GIVEN MATERIAL —
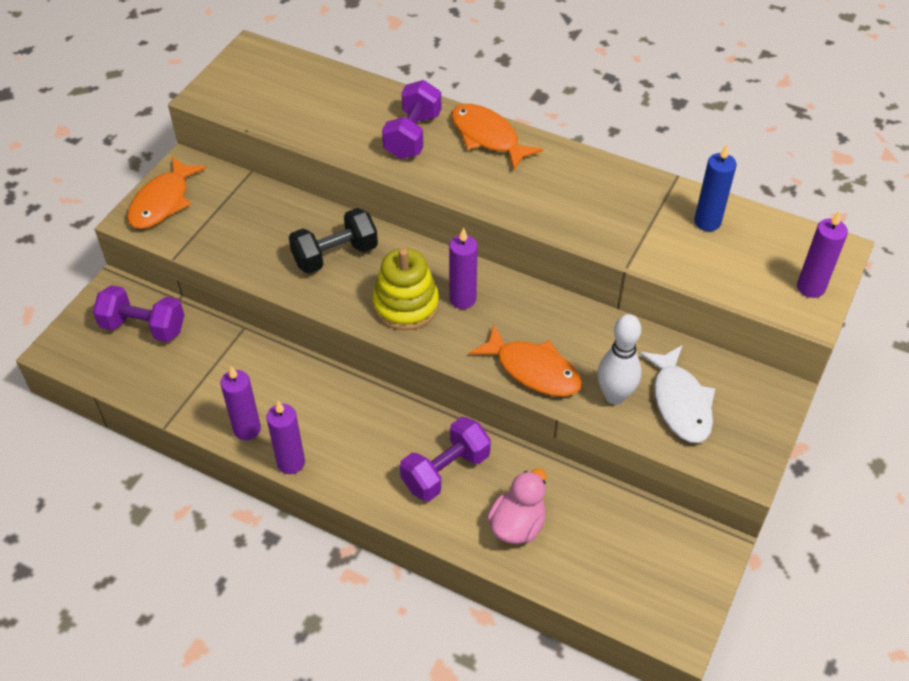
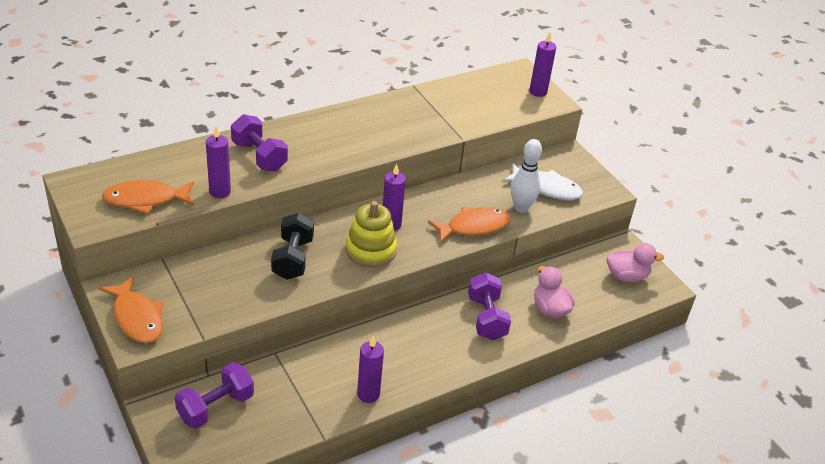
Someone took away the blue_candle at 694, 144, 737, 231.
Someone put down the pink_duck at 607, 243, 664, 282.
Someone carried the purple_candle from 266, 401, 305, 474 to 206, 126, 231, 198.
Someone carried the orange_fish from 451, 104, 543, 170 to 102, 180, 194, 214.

THE TASK — Apart from the pictures, restate all of the listing above exactly.

ANSWER SECTION —
Someone took away the blue_candle at 694, 144, 737, 231.
Someone put down the pink_duck at 607, 243, 664, 282.
Someone carried the purple_candle from 266, 401, 305, 474 to 206, 126, 231, 198.
Someone carried the orange_fish from 451, 104, 543, 170 to 102, 180, 194, 214.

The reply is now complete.